Exercise: As the answer, return precisely the lines from the one containing "PIXELS: WS2812B -> SK6812" to the final line of the material below, inclusive, and omit every picture.

* * * * * * *

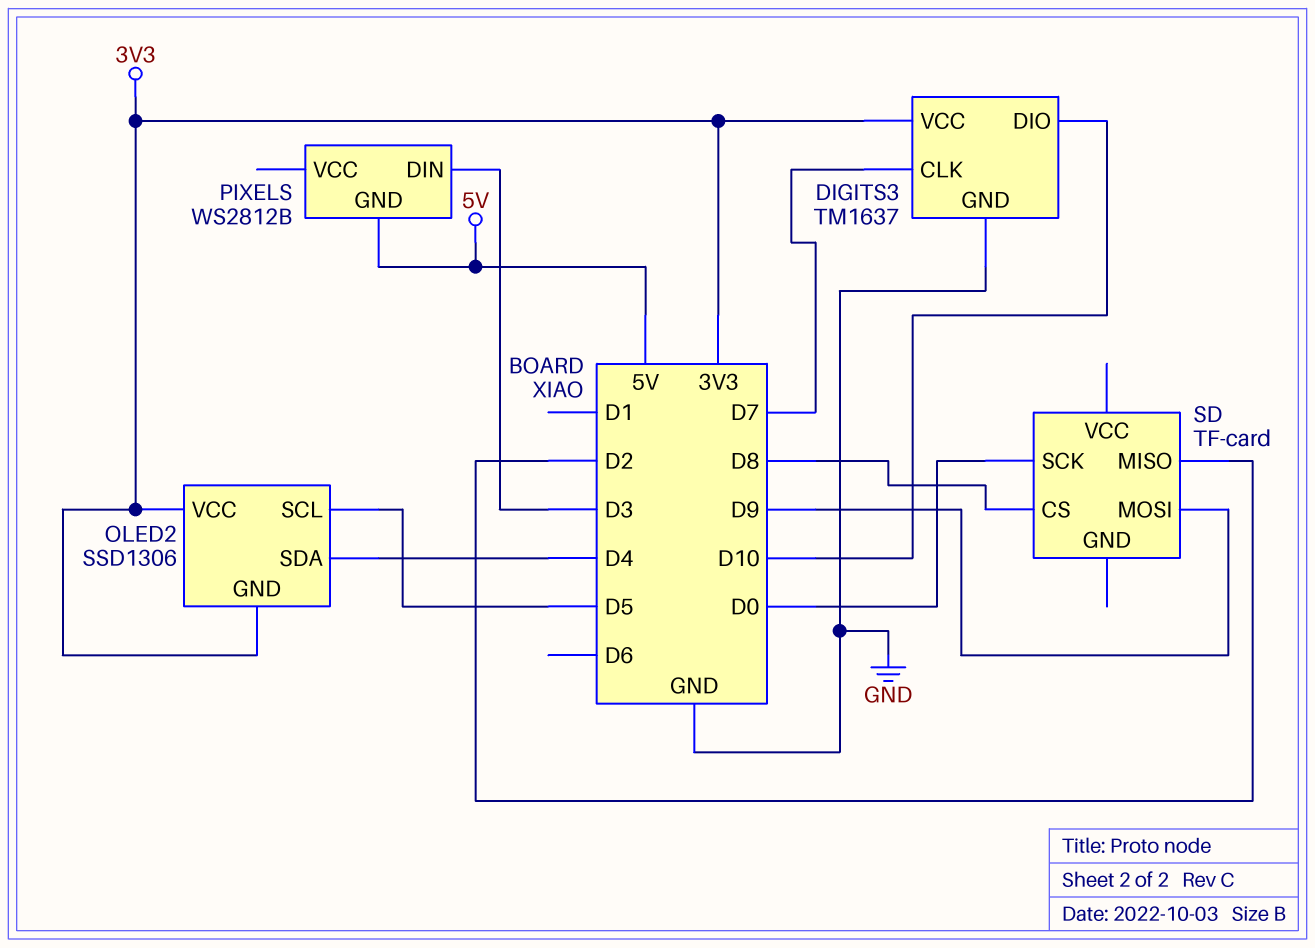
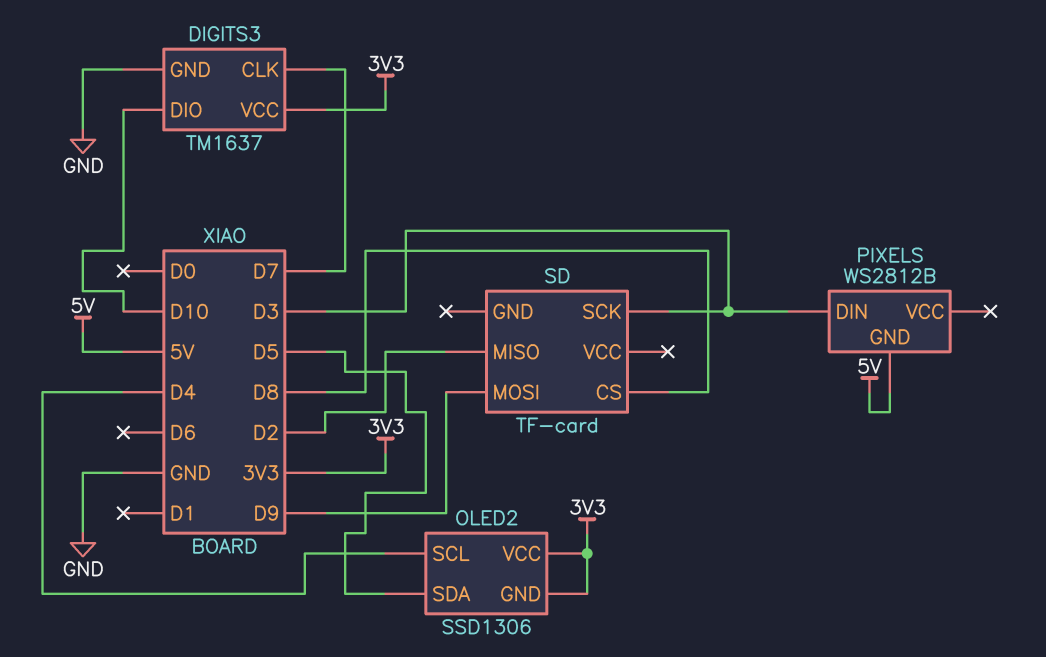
OLED2 pin SCL: D5 -> D4
OLED2 pin SDA: D4 -> D5
SD pin SCK: D0 -> D3

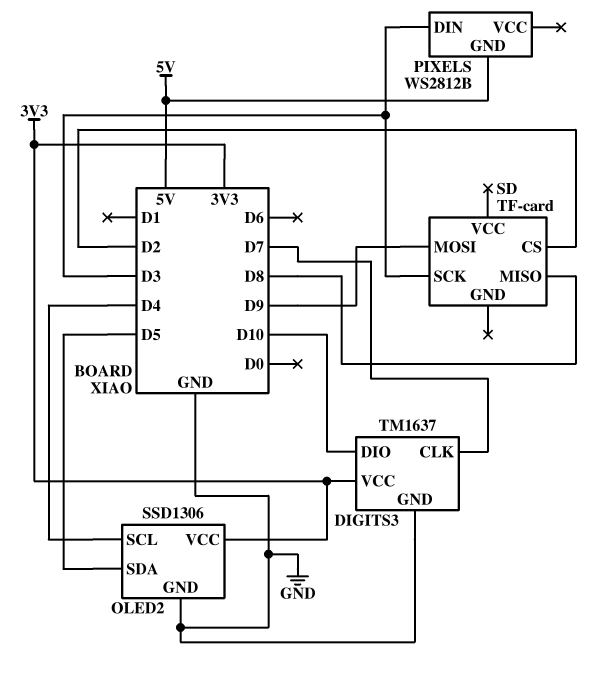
OLED2 pin GND: 3V3 -> GND
SD pin CS: D8 -> D2
SD pin MISO: D2 -> D8

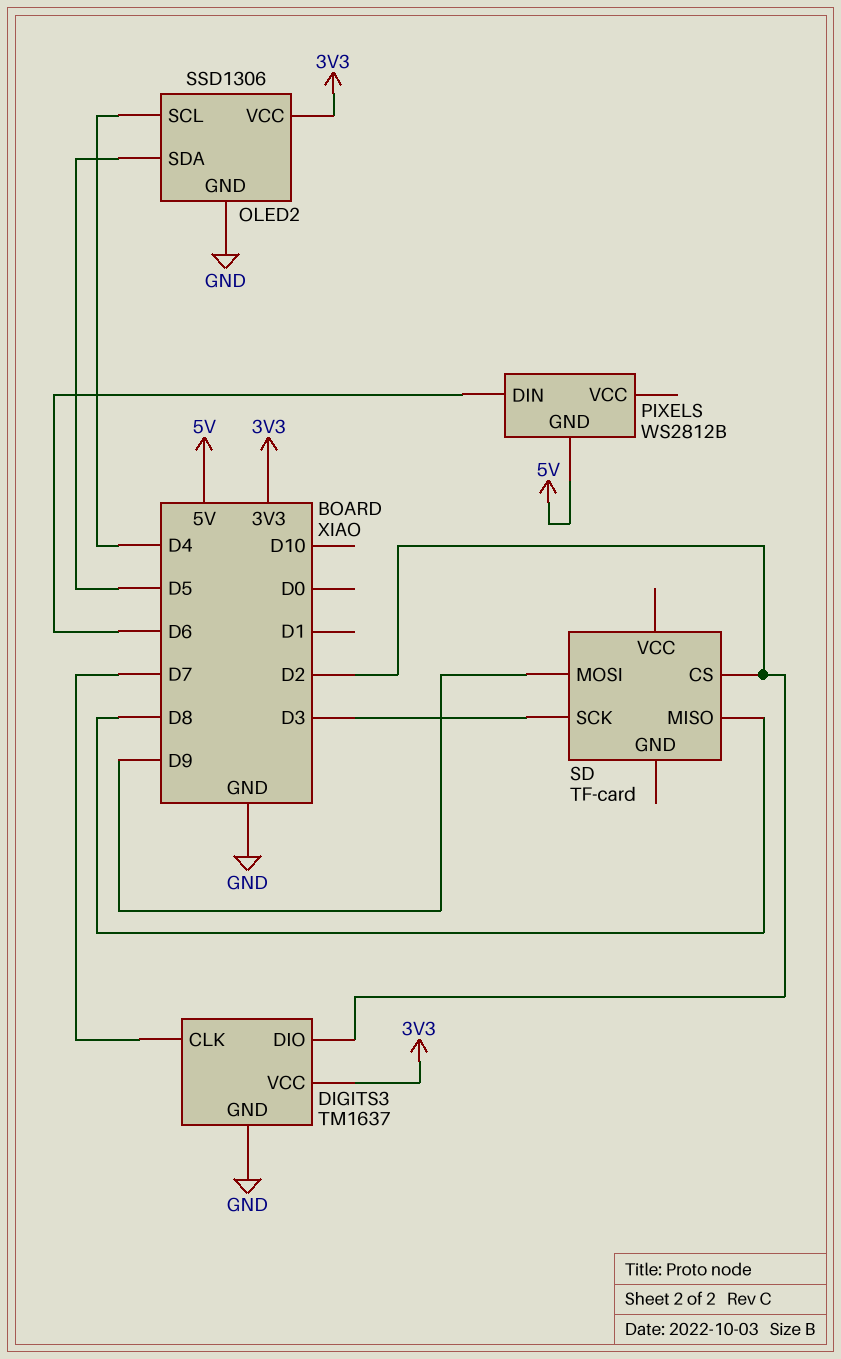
DIGITS3 pin DIO: D10 -> D2
PIXELS pin DIN: D3 -> D6

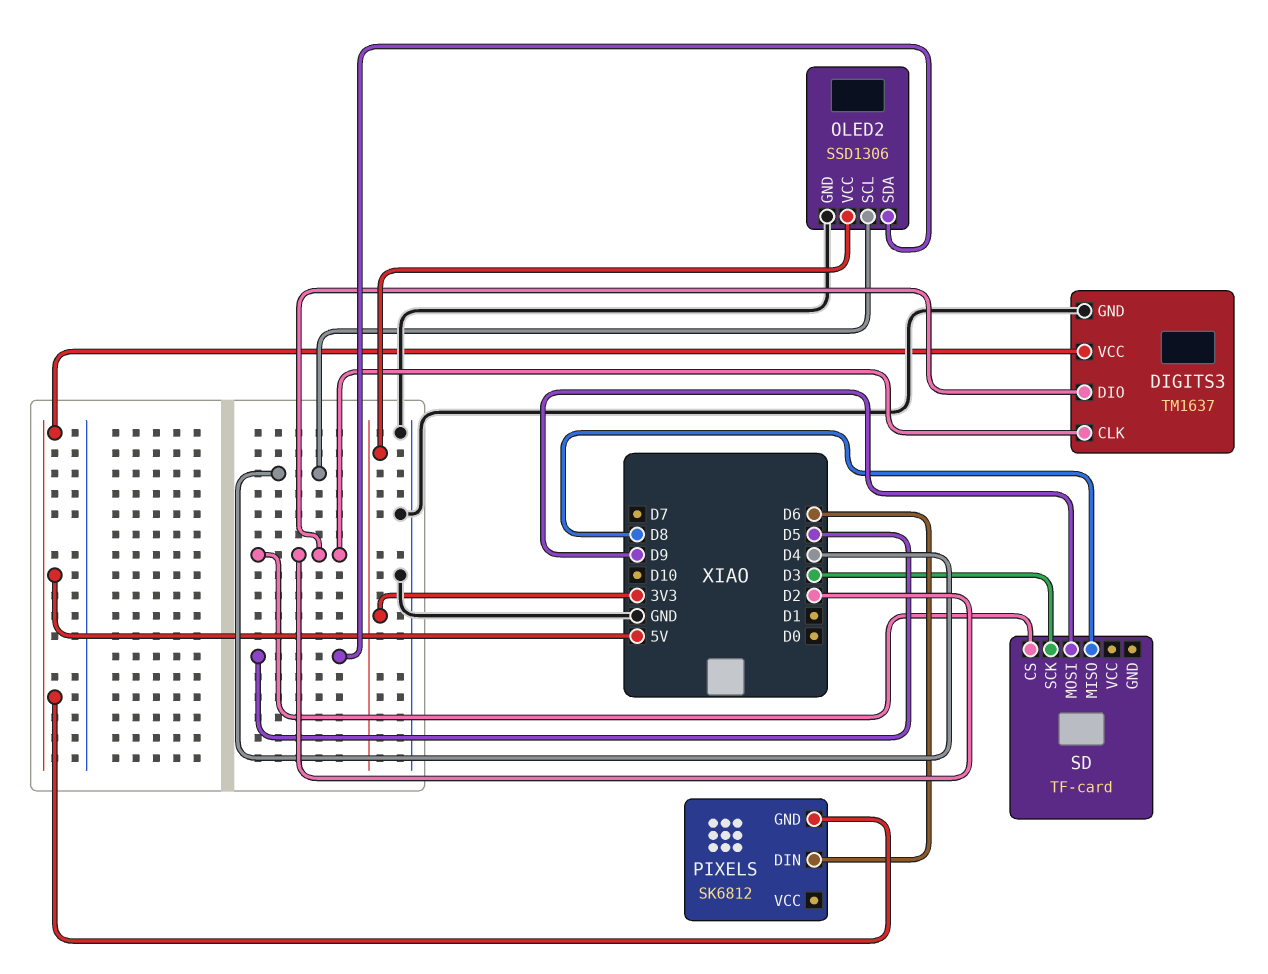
DIGITS3 pin CLK: D7 -> D2
DIGITS3 pin VCC: 3V3 -> 5V
PIXELS: WS2812B -> SK6812

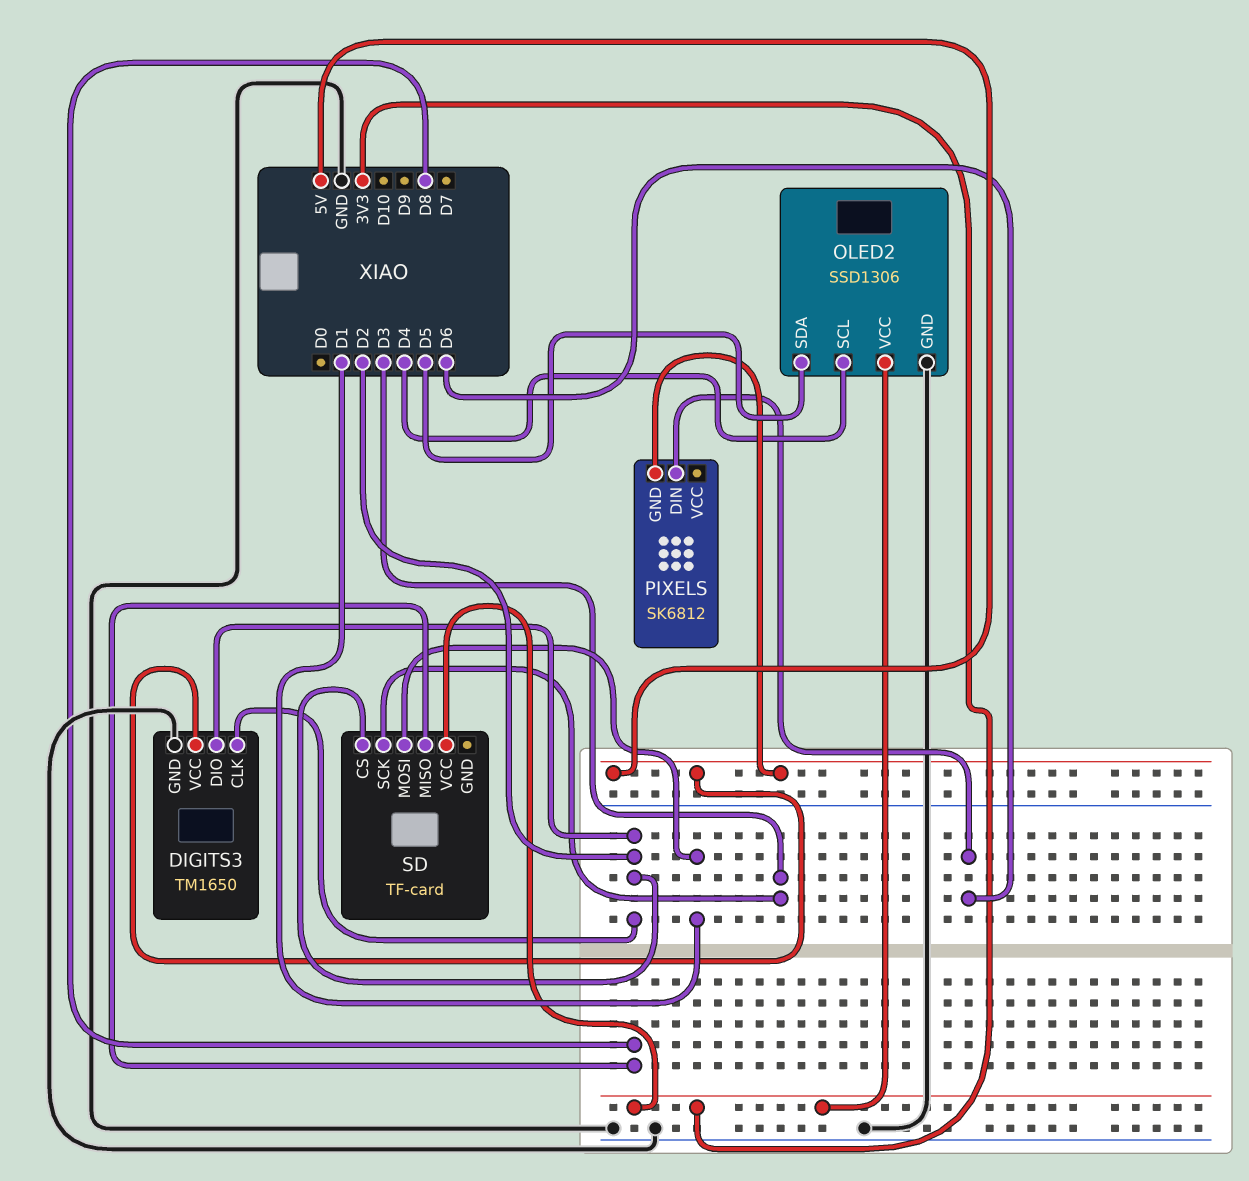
DIGITS3: TM1637 -> TM1650
SD pin MOSI: D9 -> D1
SD pin VCC: none -> 3V3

* * * * * * *

Result for this task:
PIXELS: WS2812B -> SK6812

DIGITS3: TM1637 -> TM1650
SD pin MOSI: D9 -> D1
SD pin VCC: none -> 3V3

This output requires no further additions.